TASK PROMPT
Images stay out. Everything else in the records is repeated exactly.

== THE RECORDS

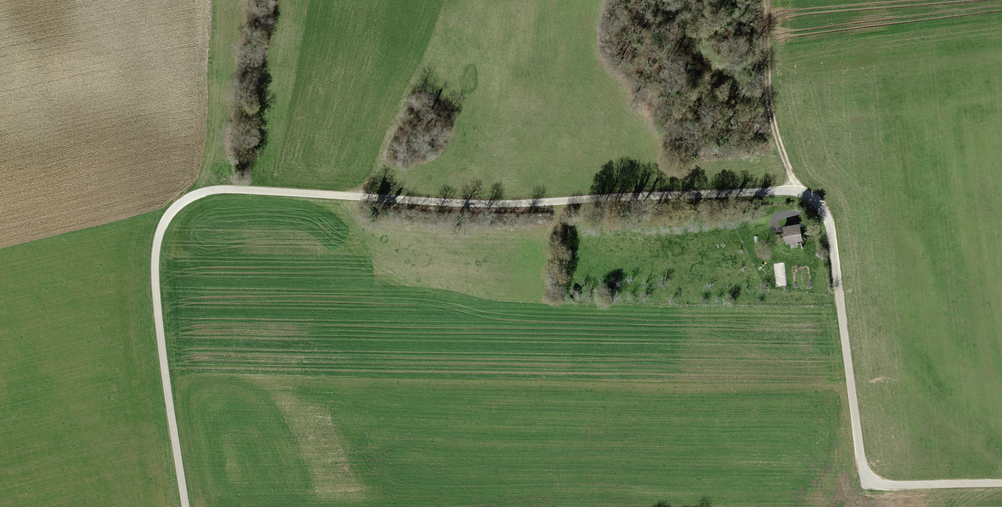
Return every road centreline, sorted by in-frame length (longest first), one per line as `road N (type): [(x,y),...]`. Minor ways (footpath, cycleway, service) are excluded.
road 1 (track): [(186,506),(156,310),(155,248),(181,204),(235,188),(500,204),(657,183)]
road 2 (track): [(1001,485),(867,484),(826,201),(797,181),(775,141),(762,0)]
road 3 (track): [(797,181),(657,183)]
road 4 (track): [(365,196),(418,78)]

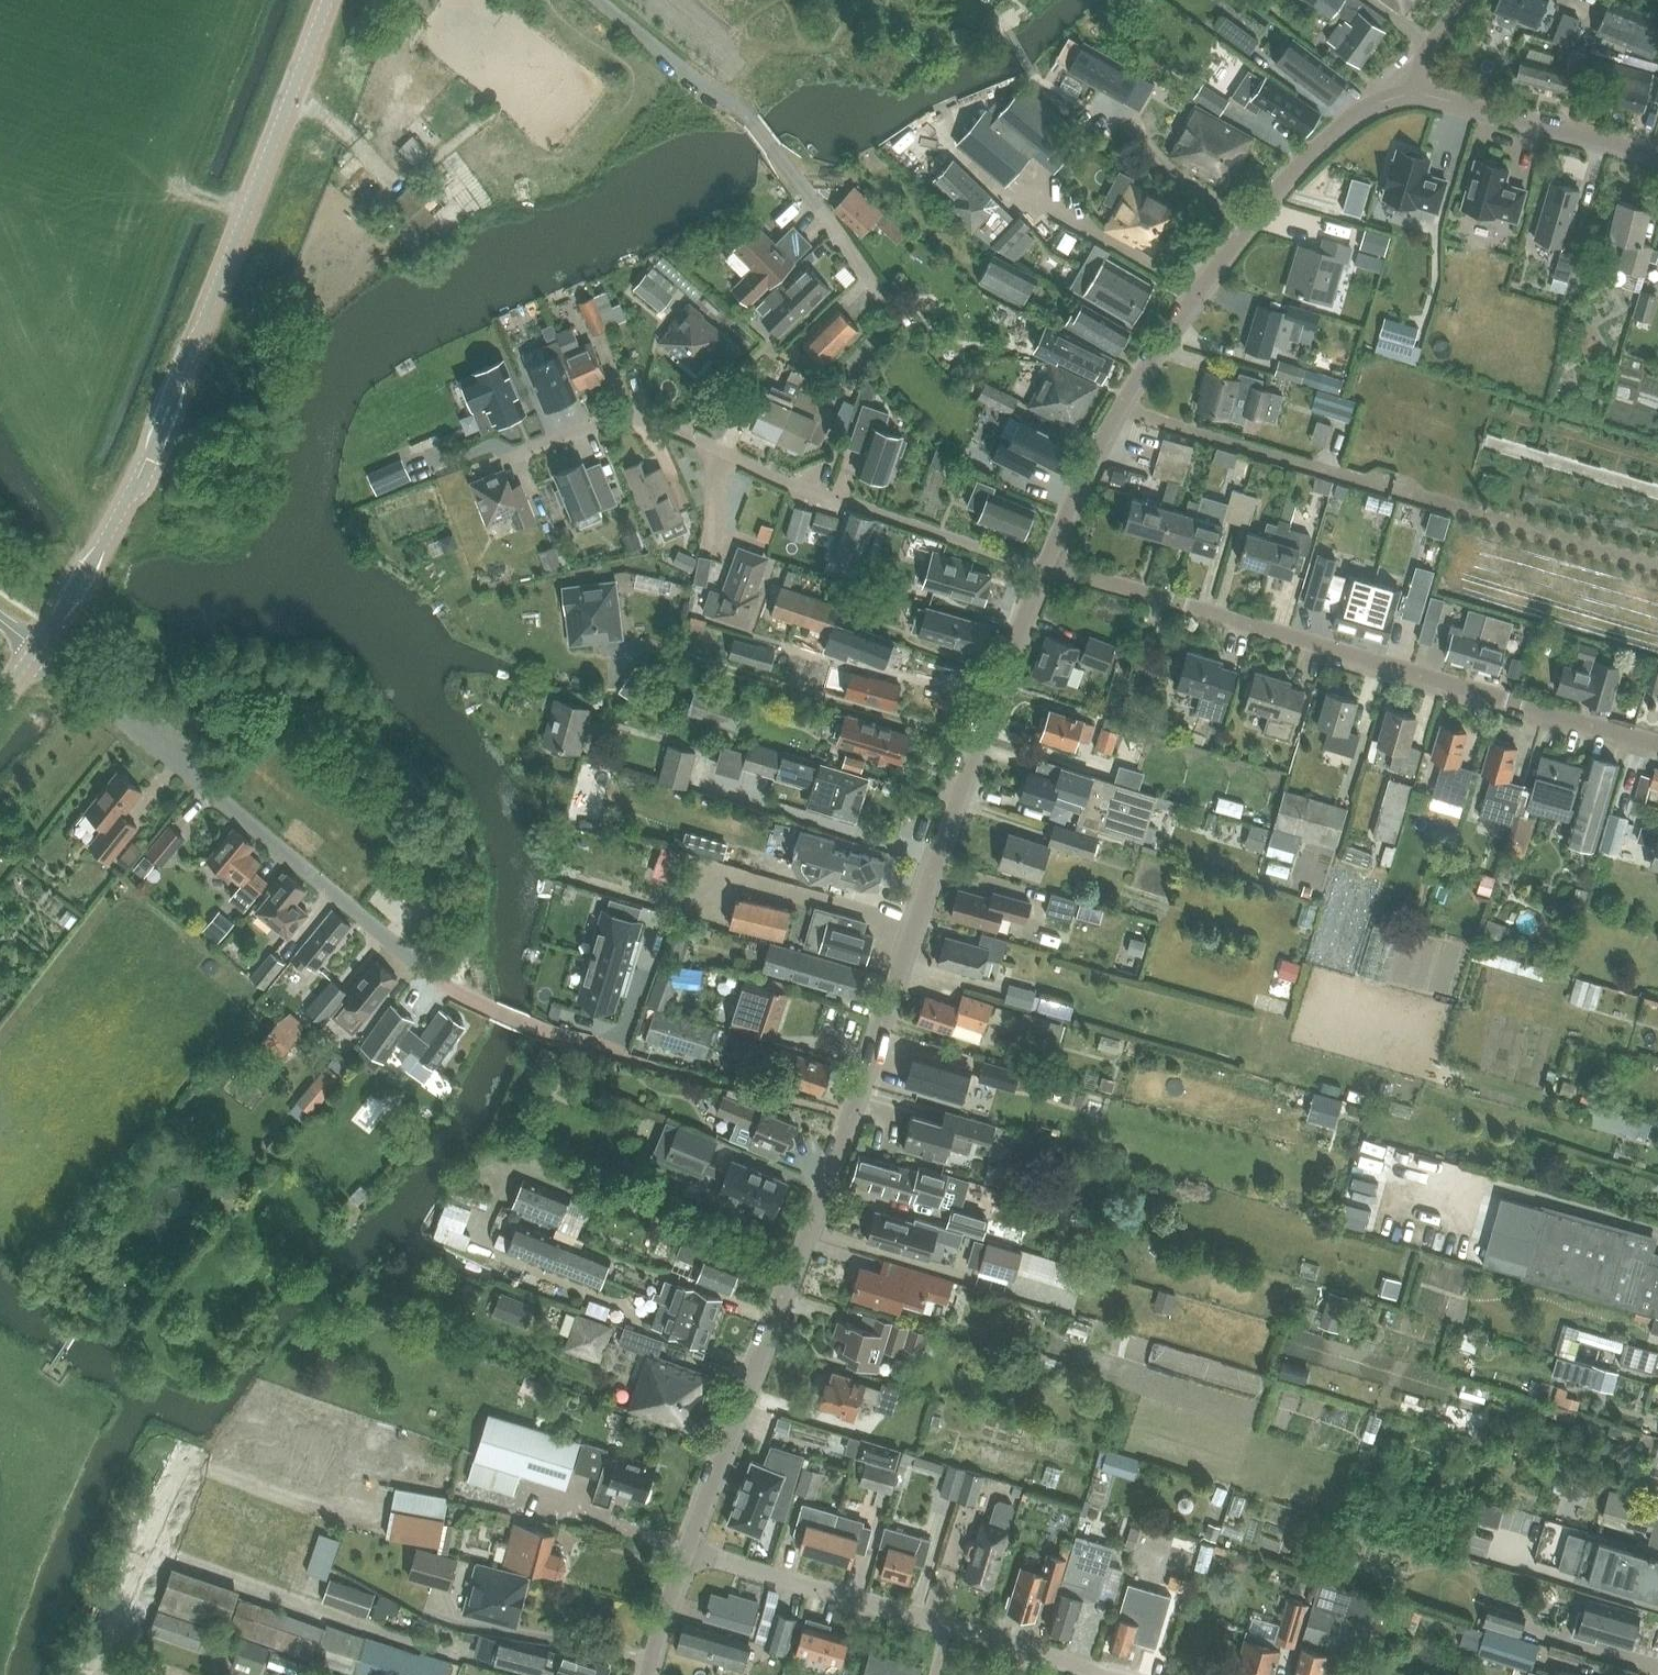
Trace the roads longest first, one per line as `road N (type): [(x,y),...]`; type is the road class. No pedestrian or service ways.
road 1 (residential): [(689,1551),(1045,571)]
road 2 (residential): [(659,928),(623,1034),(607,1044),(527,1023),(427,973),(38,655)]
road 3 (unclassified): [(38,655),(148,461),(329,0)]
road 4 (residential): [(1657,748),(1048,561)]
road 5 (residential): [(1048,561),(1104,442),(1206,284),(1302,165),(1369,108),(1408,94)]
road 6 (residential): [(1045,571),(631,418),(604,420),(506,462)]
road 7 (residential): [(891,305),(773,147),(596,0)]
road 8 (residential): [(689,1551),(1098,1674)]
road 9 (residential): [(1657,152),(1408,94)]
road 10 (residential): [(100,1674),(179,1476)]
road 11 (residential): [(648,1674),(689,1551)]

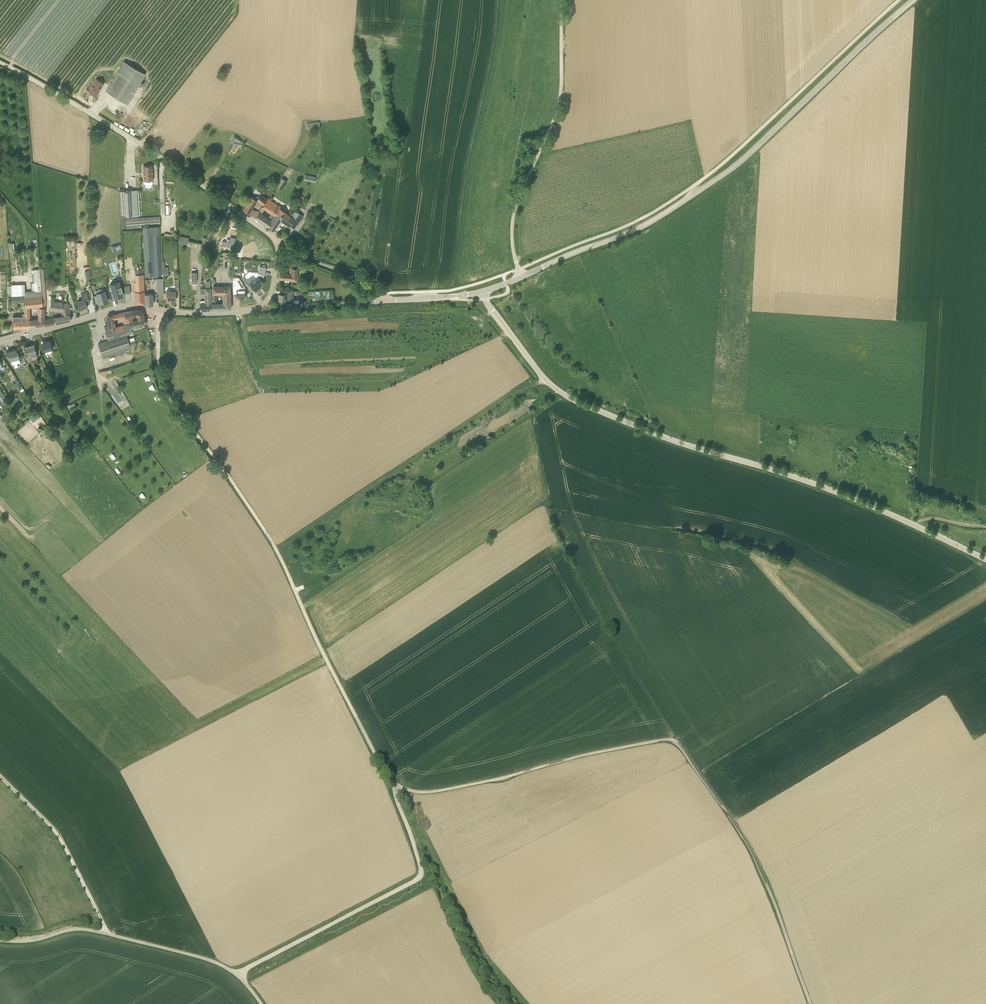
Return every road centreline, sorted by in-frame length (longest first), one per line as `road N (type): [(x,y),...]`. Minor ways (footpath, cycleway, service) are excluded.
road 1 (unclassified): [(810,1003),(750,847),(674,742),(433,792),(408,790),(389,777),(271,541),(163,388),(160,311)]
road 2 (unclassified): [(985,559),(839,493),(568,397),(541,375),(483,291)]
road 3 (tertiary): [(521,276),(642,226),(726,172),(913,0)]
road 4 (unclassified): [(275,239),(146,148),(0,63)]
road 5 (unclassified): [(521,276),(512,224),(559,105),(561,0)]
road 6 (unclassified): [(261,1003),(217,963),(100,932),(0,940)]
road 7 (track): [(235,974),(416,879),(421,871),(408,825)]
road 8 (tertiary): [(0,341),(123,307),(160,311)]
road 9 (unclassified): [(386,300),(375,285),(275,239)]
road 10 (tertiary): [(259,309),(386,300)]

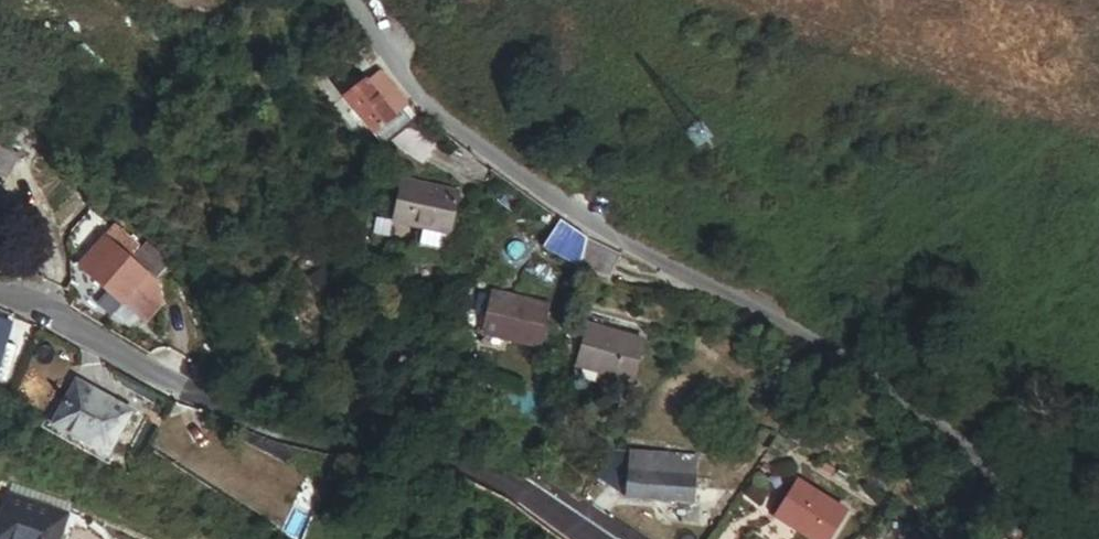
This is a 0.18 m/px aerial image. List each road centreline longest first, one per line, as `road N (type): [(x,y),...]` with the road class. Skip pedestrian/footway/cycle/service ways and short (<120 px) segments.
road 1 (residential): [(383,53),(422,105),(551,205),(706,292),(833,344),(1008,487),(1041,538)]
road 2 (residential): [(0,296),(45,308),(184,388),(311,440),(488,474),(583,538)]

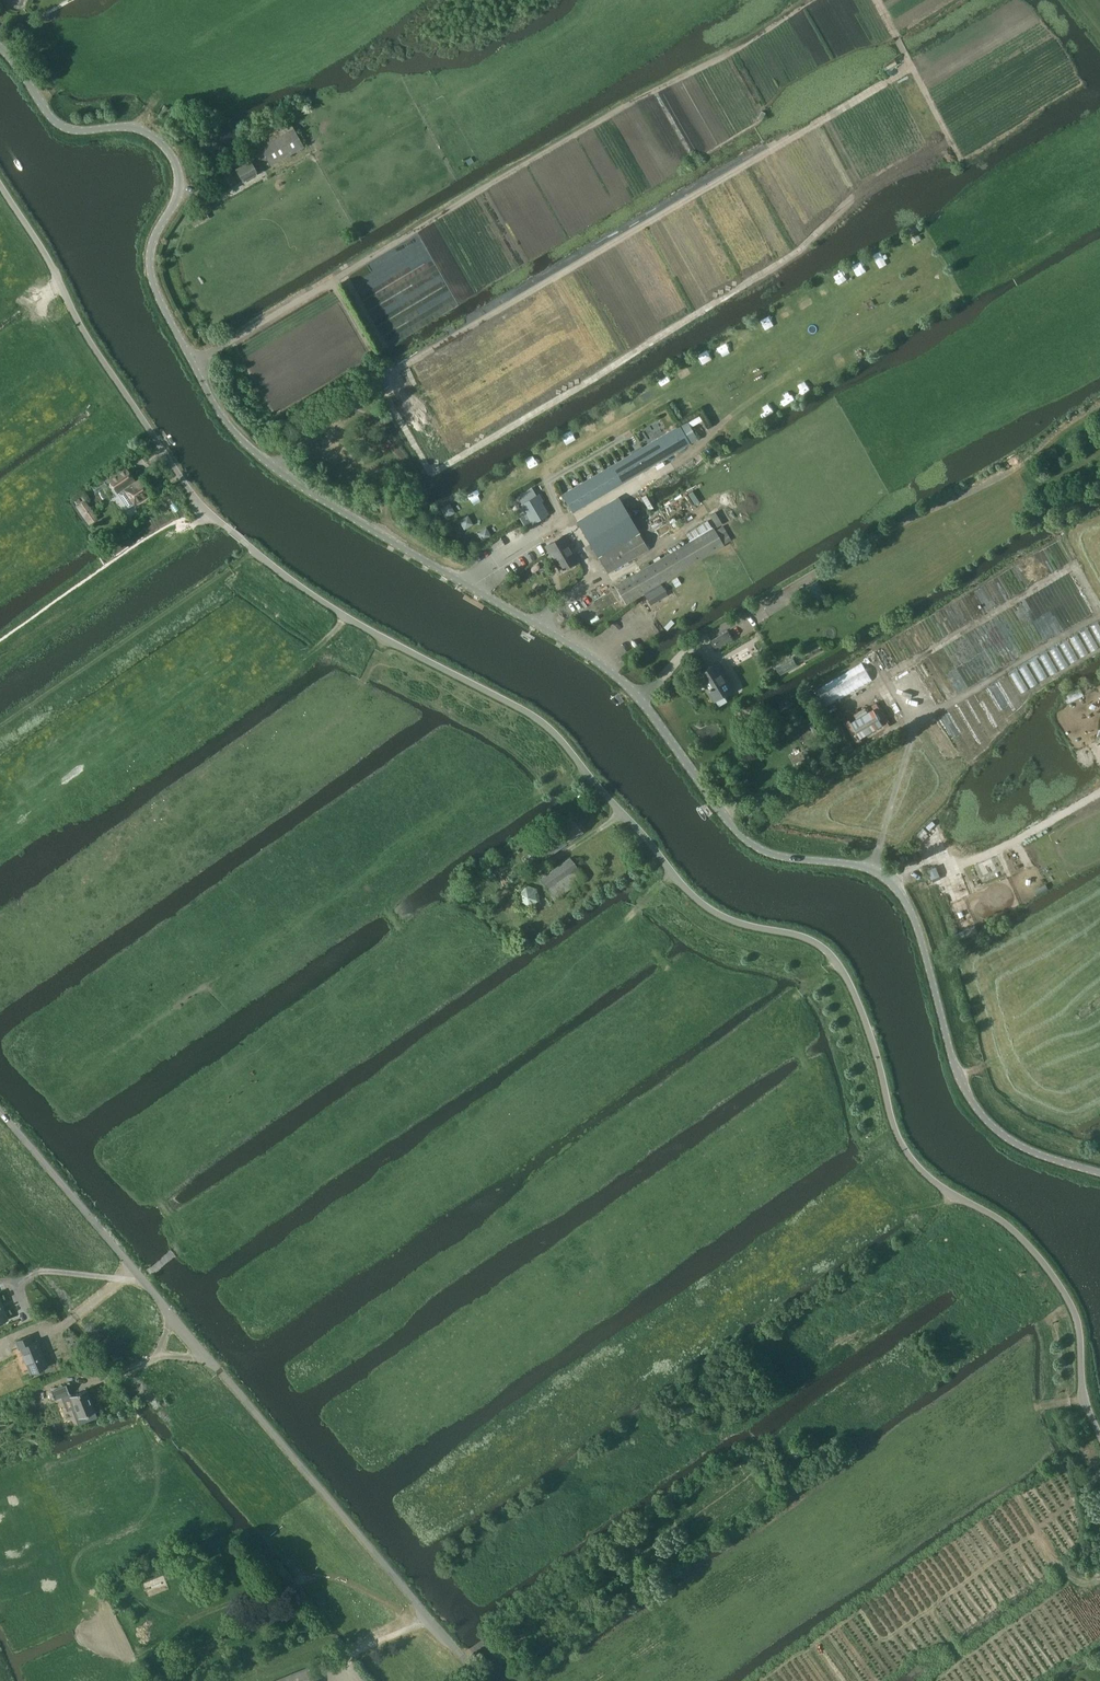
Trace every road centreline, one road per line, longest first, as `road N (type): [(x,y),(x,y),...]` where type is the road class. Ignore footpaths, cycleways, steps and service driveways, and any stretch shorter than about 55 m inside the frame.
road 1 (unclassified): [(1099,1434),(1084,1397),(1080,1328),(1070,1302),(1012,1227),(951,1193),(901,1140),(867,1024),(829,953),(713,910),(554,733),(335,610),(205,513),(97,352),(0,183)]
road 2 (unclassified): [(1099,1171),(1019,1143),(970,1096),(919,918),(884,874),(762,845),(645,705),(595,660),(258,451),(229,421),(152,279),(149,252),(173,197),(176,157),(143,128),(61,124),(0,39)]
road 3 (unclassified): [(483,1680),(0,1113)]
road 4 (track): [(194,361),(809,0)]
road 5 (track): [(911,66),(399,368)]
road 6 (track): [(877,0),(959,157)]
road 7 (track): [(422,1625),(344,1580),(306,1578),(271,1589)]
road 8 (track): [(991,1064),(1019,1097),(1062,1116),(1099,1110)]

====

EXPECTED ANSWER
Return every road centreline, sorted by in-frame length (longest first), one per line as `road N (type): [(x,y),...]`. Minor ways (footpath, cycleway, service) are excluded.
road 1 (track): [(186,506),(156,310),(155,248),(181,204),(235,188),(500,204),(657,183)]
road 2 (track): [(1001,485),(867,484),(826,201),(797,181),(775,141),(762,0)]
road 3 (track): [(797,181),(657,183)]
road 4 (track): [(365,196),(418,78)]

Trace the roads longest first, one per line as `road N (type): [(x,y),...]`; type is the road class. No pedestrian or service ways.
road 1 (residential): [(689,1551),(1045,571)]
road 2 (residential): [(659,928),(623,1034),(607,1044),(527,1023),(427,973),(38,655)]
road 3 (unclassified): [(38,655),(148,461),(329,0)]
road 4 (residential): [(1657,748),(1048,561)]
road 5 (residential): [(1048,561),(1104,442),(1206,284),(1302,165),(1369,108),(1408,94)]
road 6 (residential): [(1045,571),(631,418),(604,420),(506,462)]
road 7 (residential): [(891,305),(773,147),(596,0)]
road 8 (residential): [(689,1551),(1098,1674)]
road 9 (residential): [(1657,152),(1408,94)]
road 10 (residential): [(100,1674),(179,1476)]
road 11 (residential): [(648,1674),(689,1551)]

Return every road centreline, sorted by in-frame length (longest first), one per line as `road N (type): [(x,y),...]`. Minor ways (footpath, cycleway, service) are excluded.
road 1 (unclassified): [(810,1003),(750,847),(674,742),(433,792),(408,790),(389,777),(271,541),(163,388),(160,311)]
road 2 (unclassified): [(985,559),(839,493),(568,397),(541,375),(483,291)]
road 3 (tertiary): [(521,276),(642,226),(726,172),(913,0)]
road 4 (unclassified): [(275,239),(146,148),(0,63)]
road 5 (unclassified): [(521,276),(512,224),(559,105),(561,0)]
road 6 (unclassified): [(261,1003),(217,963),(100,932),(0,940)]
road 7 (track): [(235,974),(416,879),(421,871),(408,825)]
road 8 (tertiary): [(0,341),(123,307),(160,311)]
road 9 (unclassified): [(386,300),(375,285),(275,239)]
road 10 (tertiary): [(259,309),(386,300)]

This is a 0.18 m/px aerial image. List each road centreline longest first, one per line, as `road N (type): [(x,y),...]` with the road class. Skip pedestrian/footway/cycle/service ways and short (<120 px) segments.
road 1 (residential): [(383,53),(422,105),(551,205),(706,292),(833,344),(1008,487),(1041,538)]
road 2 (residential): [(0,296),(45,308),(184,388),(311,440),(488,474),(583,538)]

Trace every road centreline, one road per line, longest first, as `road N (type): [(x,y),(x,y),...]` where type is the road class. Ignore footpaths, cycleways, steps and service driveways, and any stretch shorter than about 55 m inside the frame.
road 1 (unclassified): [(1099,1434),(1084,1397),(1080,1328),(1070,1302),(1012,1227),(951,1193),(901,1140),(867,1024),(829,953),(713,910),(554,733),(335,610),(205,513),(97,352),(0,183)]
road 2 (unclassified): [(1099,1171),(1019,1143),(970,1096),(919,918),(884,874),(762,845),(645,705),(595,660),(258,451),(229,421),(152,279),(149,252),(173,197),(176,157),(143,128),(61,124),(0,39)]
road 3 (unclassified): [(483,1680),(0,1113)]
road 4 (track): [(194,361),(809,0)]
road 5 (track): [(911,66),(399,368)]
road 6 (track): [(877,0),(959,157)]
road 7 (track): [(422,1625),(344,1580),(306,1578),(271,1589)]
road 8 (track): [(991,1064),(1019,1097),(1062,1116),(1099,1110)]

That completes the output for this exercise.